▶ _SHORT EXERCISE_:
Pull out every line of the material that contains the string "LilyPond". Case counts.

▶ _DATA FOR THIS EXERCISE_:
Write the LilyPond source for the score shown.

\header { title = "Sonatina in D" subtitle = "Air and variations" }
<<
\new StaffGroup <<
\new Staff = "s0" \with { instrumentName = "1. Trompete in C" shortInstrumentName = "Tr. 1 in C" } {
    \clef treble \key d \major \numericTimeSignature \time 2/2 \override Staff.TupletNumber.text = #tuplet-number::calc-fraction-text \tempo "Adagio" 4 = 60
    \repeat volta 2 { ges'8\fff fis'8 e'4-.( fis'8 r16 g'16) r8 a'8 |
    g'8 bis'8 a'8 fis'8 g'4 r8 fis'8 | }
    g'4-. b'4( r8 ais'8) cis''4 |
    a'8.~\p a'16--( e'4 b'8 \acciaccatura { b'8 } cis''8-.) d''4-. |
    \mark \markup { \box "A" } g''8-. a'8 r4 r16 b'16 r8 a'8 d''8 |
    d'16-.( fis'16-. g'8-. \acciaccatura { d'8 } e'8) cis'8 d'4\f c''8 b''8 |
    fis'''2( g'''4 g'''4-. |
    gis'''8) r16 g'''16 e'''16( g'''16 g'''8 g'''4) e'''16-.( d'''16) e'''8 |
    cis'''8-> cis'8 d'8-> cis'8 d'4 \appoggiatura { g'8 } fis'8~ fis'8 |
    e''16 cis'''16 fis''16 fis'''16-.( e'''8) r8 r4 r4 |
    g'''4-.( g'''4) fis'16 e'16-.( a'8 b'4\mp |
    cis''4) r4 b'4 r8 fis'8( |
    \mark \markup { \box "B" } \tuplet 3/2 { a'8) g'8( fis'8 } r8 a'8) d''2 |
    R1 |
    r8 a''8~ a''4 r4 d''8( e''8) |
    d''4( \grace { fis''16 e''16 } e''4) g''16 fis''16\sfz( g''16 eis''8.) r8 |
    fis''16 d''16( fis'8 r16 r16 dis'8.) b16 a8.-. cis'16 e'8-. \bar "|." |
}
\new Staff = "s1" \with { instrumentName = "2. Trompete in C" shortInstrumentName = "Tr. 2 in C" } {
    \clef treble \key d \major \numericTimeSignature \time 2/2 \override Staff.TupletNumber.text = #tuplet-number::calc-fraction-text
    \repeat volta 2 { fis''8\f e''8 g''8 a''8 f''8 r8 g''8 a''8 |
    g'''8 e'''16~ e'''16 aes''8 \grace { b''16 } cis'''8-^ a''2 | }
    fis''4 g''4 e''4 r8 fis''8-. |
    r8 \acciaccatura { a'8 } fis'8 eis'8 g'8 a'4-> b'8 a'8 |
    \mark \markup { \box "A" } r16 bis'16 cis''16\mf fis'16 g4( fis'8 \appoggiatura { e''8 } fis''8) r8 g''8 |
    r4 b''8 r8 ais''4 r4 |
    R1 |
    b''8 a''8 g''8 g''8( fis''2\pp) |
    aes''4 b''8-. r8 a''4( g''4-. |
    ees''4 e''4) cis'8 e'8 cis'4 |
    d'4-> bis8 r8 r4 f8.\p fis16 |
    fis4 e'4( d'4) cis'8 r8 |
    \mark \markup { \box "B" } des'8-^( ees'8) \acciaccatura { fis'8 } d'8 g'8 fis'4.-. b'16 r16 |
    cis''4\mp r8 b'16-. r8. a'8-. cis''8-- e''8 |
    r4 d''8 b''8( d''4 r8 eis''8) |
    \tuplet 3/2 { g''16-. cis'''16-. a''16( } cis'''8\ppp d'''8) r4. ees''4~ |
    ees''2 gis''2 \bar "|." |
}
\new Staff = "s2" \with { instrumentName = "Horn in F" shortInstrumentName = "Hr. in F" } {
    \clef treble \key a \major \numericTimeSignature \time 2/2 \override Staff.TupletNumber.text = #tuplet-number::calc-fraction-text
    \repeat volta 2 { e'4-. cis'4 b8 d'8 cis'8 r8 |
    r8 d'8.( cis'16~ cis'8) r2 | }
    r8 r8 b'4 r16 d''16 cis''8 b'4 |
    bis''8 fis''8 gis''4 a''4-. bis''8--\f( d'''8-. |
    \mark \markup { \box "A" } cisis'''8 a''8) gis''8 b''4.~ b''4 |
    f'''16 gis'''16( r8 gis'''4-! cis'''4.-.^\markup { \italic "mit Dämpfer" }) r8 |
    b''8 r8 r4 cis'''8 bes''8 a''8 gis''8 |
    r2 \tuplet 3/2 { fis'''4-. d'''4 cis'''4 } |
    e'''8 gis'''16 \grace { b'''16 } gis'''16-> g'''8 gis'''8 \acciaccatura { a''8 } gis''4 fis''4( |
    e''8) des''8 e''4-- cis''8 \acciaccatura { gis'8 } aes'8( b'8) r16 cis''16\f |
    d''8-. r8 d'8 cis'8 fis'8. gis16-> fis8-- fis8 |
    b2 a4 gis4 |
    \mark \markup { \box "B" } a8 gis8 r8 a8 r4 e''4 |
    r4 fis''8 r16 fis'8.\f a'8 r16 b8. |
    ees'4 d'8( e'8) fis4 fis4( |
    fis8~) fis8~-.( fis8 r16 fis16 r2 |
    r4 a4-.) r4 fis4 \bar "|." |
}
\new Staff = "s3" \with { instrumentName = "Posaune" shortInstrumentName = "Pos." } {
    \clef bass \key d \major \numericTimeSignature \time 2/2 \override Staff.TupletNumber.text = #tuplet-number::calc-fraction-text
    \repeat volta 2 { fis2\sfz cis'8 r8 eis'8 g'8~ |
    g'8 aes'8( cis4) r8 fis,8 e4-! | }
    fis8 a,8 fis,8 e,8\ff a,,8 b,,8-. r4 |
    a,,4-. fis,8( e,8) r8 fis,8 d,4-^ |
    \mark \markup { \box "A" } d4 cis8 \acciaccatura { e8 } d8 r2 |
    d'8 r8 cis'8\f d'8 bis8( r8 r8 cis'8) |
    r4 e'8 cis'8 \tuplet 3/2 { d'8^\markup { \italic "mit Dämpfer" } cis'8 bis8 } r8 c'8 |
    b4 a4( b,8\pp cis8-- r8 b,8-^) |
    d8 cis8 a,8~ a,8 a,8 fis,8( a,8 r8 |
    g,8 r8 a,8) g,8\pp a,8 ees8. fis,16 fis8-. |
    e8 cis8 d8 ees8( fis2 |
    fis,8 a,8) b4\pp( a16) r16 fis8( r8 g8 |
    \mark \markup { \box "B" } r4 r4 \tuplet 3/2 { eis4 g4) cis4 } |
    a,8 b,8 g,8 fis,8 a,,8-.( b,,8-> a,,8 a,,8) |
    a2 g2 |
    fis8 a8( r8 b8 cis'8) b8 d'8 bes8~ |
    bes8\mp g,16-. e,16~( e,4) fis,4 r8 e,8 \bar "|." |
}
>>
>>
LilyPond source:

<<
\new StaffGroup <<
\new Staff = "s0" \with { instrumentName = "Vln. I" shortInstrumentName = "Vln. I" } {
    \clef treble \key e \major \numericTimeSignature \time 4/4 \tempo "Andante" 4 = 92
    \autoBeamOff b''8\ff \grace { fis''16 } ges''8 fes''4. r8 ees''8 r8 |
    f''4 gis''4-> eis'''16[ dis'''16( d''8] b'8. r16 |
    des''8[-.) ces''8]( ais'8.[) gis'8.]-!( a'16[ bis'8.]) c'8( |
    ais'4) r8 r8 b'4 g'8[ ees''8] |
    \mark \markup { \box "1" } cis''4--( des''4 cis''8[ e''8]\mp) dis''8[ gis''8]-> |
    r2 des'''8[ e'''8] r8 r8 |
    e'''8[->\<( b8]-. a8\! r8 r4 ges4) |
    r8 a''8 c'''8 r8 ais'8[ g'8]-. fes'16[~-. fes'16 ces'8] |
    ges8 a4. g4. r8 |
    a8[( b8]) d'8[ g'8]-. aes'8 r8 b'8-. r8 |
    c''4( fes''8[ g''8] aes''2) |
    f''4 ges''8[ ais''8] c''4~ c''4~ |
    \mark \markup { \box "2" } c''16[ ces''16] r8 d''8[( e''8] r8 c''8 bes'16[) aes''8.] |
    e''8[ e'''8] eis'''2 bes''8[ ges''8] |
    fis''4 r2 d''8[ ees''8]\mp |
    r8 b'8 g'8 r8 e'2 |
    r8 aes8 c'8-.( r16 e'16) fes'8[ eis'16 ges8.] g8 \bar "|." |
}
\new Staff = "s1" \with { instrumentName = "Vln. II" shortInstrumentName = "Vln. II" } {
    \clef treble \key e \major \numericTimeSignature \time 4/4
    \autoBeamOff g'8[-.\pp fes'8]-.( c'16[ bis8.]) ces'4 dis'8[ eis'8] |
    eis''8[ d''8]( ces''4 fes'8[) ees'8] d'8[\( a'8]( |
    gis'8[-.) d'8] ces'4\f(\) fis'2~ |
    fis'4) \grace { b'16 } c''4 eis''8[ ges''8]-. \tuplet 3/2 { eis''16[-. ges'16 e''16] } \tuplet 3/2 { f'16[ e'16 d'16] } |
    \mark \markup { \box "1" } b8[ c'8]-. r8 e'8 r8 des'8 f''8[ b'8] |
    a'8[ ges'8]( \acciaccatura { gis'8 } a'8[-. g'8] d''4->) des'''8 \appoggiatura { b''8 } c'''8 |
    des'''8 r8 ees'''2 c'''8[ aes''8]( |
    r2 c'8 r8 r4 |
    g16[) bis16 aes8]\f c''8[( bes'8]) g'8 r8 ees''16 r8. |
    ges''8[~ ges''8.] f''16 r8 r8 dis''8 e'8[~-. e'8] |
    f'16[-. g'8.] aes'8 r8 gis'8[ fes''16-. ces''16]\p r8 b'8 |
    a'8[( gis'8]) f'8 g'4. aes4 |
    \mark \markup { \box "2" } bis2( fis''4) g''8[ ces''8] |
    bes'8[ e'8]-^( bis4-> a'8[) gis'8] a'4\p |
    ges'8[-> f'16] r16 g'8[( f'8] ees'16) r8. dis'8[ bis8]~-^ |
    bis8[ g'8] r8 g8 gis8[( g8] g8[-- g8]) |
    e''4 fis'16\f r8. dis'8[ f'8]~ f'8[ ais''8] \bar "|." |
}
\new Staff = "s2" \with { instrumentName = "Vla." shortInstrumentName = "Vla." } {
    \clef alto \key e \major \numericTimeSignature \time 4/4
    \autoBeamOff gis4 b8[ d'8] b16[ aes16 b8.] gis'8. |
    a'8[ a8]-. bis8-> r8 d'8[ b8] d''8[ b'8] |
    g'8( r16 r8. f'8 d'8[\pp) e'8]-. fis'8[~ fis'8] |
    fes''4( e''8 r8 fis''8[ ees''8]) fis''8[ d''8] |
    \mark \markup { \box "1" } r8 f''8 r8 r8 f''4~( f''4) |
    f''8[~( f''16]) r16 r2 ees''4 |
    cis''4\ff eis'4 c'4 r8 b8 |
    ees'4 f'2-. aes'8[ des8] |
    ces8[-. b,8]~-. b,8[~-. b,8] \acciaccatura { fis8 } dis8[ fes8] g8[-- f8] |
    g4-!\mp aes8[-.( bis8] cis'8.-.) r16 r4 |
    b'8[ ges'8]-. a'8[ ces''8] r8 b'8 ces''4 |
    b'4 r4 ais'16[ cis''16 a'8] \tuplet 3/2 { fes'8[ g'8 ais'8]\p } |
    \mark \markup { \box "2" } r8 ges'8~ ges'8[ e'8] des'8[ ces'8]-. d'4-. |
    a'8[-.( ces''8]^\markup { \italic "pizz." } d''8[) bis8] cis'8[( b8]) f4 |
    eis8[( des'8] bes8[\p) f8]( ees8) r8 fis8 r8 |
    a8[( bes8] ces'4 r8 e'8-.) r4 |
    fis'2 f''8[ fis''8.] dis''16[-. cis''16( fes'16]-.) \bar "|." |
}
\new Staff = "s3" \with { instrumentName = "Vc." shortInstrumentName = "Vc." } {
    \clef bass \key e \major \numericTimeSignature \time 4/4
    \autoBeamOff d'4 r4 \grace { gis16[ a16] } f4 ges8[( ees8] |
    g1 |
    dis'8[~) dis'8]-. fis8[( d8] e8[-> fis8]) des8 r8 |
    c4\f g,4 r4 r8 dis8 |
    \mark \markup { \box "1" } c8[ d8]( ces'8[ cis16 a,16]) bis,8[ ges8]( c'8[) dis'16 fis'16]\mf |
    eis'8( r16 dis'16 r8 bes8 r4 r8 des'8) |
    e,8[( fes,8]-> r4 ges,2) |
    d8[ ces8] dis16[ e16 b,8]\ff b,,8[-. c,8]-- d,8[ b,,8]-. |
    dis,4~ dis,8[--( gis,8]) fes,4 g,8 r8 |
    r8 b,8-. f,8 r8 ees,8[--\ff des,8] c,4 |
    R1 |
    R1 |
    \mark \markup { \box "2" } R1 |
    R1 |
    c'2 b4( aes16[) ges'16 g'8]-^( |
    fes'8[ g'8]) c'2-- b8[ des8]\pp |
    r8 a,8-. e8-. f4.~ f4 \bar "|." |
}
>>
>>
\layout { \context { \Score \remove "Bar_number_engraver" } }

▶ _COMPLETED TASK_:
Write the LilyPond source for the score shown.
LilyPond source:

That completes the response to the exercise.